[Shape transformation data]
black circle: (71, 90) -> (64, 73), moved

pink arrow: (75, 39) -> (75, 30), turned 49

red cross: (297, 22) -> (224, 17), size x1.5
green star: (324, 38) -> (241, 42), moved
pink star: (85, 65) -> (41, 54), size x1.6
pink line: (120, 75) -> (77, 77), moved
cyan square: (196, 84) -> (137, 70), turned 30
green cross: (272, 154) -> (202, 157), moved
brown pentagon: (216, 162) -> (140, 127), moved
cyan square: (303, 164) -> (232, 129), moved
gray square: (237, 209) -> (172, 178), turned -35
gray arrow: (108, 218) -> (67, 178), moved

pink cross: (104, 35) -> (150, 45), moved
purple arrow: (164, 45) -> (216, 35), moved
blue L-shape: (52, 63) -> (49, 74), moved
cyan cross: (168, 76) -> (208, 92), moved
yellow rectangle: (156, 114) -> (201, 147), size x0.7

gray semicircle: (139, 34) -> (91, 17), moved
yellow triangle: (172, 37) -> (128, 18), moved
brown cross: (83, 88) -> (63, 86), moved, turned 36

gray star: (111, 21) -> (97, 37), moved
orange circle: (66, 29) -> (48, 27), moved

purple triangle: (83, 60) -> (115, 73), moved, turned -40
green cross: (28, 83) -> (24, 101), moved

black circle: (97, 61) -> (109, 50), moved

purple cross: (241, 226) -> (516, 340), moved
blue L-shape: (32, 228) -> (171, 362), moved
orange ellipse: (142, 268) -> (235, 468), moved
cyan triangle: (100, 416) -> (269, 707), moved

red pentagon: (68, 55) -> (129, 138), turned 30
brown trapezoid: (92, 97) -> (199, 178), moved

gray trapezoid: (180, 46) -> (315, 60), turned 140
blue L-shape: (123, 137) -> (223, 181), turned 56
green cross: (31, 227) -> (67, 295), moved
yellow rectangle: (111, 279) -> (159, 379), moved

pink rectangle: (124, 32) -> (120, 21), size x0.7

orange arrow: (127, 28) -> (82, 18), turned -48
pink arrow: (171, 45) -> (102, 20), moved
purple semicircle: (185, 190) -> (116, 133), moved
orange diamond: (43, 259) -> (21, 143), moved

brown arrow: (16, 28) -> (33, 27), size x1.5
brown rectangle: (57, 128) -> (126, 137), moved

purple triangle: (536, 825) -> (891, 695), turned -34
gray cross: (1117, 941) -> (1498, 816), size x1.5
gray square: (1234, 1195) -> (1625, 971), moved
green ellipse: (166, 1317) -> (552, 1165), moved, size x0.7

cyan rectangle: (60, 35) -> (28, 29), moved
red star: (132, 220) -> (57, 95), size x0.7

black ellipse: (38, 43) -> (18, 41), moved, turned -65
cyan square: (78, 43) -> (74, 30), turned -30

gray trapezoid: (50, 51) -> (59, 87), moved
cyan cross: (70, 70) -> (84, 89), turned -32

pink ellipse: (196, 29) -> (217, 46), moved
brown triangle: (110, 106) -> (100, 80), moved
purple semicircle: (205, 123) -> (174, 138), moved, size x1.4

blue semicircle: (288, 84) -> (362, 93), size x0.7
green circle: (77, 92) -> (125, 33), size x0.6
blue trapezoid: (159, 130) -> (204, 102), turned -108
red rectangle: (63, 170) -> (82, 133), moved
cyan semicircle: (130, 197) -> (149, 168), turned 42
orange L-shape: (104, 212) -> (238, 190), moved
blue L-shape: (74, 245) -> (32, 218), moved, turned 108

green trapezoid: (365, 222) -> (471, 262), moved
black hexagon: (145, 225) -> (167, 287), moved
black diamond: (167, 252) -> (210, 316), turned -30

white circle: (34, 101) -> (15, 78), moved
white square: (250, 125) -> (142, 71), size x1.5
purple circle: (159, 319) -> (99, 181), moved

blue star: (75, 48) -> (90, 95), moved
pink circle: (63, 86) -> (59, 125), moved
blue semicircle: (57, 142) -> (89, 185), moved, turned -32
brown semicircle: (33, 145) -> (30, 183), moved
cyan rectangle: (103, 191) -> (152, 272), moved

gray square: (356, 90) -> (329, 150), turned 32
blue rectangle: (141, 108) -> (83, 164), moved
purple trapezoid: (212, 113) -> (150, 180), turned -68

What is being asked -> Only lines with the word "pentagon" are wanted. Find and copy them from the records above.

Expected answer ->
brown pentagon: (216, 162) -> (140, 127), moved
red pentagon: (68, 55) -> (129, 138), turned 30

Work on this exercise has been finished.